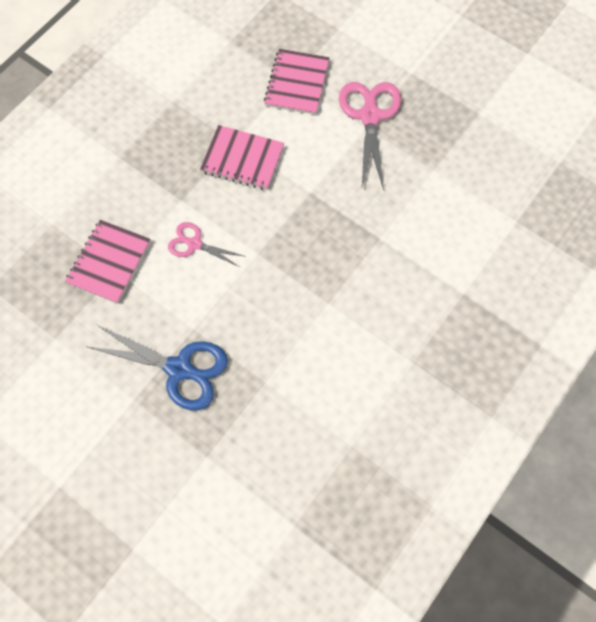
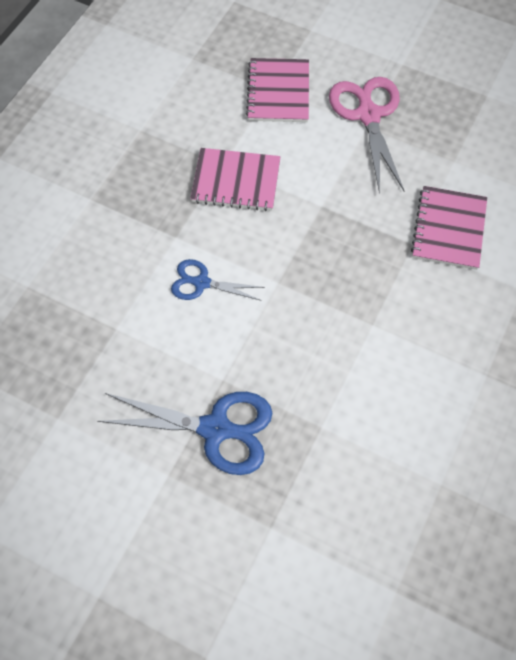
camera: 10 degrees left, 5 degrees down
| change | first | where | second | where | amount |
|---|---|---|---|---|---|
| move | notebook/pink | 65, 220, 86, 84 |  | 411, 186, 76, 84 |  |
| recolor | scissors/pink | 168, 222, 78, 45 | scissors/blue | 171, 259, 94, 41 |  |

▶ What needs to be done: The listing above must be repeated exactly. Its pictures are not part of the copy.

▶ Your solution:
camera: 10 degrees left, 5 degrees down
| change | first | where | second | where | amount |
|---|---|---|---|---|---|
| move | notebook/pink | 65, 220, 86, 84 |  | 411, 186, 76, 84 |  |
| recolor | scissors/pink | 168, 222, 78, 45 | scissors/blue | 171, 259, 94, 41 |  |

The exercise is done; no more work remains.